## What this task involves
Output exactly the lines from the line with "R8: 22k (GND, IC1/PA6) -> 15k (GND, IC1/PA6)" through the end of the records below. Include nothing else.
----------
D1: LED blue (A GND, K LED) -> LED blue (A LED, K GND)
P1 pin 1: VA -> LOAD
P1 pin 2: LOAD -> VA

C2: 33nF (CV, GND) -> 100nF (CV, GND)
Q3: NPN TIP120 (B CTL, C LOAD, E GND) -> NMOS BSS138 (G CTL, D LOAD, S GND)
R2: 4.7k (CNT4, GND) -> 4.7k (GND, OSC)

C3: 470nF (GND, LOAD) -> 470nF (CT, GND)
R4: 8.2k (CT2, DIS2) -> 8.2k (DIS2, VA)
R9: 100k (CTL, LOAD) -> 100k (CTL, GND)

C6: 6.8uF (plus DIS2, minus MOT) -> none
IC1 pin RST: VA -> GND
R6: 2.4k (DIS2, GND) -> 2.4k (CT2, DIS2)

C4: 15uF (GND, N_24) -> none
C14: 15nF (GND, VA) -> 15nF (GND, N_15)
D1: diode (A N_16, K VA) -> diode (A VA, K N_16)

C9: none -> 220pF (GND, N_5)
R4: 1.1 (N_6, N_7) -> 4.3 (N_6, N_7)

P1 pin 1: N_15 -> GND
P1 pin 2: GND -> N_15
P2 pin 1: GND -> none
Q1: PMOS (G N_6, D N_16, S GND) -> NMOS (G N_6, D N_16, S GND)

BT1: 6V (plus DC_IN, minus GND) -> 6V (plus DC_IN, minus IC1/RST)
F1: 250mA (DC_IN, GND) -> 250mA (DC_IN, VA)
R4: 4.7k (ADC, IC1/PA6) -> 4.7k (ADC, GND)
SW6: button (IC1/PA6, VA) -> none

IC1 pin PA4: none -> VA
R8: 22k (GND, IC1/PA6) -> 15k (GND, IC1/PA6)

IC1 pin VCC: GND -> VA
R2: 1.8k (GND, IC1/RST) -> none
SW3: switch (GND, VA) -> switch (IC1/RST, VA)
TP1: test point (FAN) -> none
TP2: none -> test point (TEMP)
----------
## Your response
R8: 22k (GND, IC1/PA6) -> 15k (GND, IC1/PA6)

IC1 pin VCC: GND -> VA
R2: 1.8k (GND, IC1/RST) -> none
SW3: switch (GND, VA) -> switch (IC1/RST, VA)
TP1: test point (FAN) -> none
TP2: none -> test point (TEMP)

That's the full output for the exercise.